■ **SUPPLIED RECORDS**:
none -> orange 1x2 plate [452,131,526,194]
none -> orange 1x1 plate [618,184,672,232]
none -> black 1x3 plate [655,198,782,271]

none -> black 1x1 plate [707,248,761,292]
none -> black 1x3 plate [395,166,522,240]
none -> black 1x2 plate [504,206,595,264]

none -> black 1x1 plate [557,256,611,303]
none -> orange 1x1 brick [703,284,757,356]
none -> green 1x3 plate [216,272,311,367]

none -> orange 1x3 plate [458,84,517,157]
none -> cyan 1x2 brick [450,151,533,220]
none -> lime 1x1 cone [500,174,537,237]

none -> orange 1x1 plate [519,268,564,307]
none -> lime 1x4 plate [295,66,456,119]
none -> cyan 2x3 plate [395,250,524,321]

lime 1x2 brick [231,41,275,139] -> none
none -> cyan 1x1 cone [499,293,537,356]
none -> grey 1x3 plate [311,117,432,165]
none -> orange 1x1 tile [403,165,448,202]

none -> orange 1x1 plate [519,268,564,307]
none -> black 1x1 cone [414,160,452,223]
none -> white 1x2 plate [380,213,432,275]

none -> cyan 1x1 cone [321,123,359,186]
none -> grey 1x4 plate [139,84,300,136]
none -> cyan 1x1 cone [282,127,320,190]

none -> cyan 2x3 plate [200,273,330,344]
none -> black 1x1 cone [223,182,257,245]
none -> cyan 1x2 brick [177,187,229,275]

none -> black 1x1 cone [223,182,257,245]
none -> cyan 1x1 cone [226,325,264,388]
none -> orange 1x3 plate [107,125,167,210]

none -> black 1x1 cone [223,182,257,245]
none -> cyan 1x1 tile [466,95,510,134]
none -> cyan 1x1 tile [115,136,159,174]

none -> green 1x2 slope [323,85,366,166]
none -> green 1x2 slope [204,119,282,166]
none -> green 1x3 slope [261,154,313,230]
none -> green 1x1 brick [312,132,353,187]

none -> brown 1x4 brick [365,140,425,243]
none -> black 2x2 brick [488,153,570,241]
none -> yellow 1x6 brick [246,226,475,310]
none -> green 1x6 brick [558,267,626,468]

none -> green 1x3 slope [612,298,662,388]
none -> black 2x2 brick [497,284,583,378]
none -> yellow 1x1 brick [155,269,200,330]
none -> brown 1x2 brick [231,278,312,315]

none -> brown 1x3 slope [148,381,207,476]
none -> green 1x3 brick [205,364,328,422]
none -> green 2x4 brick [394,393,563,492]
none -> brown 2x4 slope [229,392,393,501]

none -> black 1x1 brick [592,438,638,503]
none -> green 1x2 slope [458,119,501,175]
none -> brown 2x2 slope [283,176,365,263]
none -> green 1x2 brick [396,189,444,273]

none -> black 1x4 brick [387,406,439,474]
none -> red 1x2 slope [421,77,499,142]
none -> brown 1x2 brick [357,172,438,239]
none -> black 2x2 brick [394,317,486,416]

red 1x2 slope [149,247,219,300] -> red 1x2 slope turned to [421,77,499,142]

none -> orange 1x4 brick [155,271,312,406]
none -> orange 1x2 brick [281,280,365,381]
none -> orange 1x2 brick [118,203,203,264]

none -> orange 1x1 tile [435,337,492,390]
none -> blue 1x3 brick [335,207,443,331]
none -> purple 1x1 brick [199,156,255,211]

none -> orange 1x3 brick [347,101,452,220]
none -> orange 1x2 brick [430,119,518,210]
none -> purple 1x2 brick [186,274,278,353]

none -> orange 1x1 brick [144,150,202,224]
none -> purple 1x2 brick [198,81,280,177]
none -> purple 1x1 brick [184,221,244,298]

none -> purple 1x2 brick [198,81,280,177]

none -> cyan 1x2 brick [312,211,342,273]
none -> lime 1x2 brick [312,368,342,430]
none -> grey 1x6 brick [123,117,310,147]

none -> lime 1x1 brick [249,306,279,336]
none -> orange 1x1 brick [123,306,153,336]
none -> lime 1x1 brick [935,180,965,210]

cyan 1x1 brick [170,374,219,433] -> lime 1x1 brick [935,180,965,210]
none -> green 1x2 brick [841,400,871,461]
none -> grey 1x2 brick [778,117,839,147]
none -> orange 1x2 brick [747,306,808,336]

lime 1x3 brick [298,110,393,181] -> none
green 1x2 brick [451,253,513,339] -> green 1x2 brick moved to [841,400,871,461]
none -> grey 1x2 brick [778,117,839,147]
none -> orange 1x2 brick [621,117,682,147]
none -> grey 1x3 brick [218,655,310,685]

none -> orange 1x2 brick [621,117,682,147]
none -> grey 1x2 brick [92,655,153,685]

■ **WHAT YOU NEED TO DO**: Each line from the top of the listing down to and including the one containing "none -> cyan 1x2 brick [177,187,229,275]" should be transcribed exactly; nothing else is to be output.

■ **EXPECTED ANSWER**:
none -> orange 1x2 plate [452,131,526,194]
none -> orange 1x1 plate [618,184,672,232]
none -> black 1x3 plate [655,198,782,271]

none -> black 1x1 plate [707,248,761,292]
none -> black 1x3 plate [395,166,522,240]
none -> black 1x2 plate [504,206,595,264]

none -> black 1x1 plate [557,256,611,303]
none -> orange 1x1 brick [703,284,757,356]
none -> green 1x3 plate [216,272,311,367]

none -> orange 1x3 plate [458,84,517,157]
none -> cyan 1x2 brick [450,151,533,220]
none -> lime 1x1 cone [500,174,537,237]

none -> orange 1x1 plate [519,268,564,307]
none -> lime 1x4 plate [295,66,456,119]
none -> cyan 2x3 plate [395,250,524,321]

lime 1x2 brick [231,41,275,139] -> none
none -> cyan 1x1 cone [499,293,537,356]
none -> grey 1x3 plate [311,117,432,165]
none -> orange 1x1 tile [403,165,448,202]

none -> orange 1x1 plate [519,268,564,307]
none -> black 1x1 cone [414,160,452,223]
none -> white 1x2 plate [380,213,432,275]

none -> cyan 1x1 cone [321,123,359,186]
none -> grey 1x4 plate [139,84,300,136]
none -> cyan 1x1 cone [282,127,320,190]

none -> cyan 2x3 plate [200,273,330,344]
none -> black 1x1 cone [223,182,257,245]
none -> cyan 1x2 brick [177,187,229,275]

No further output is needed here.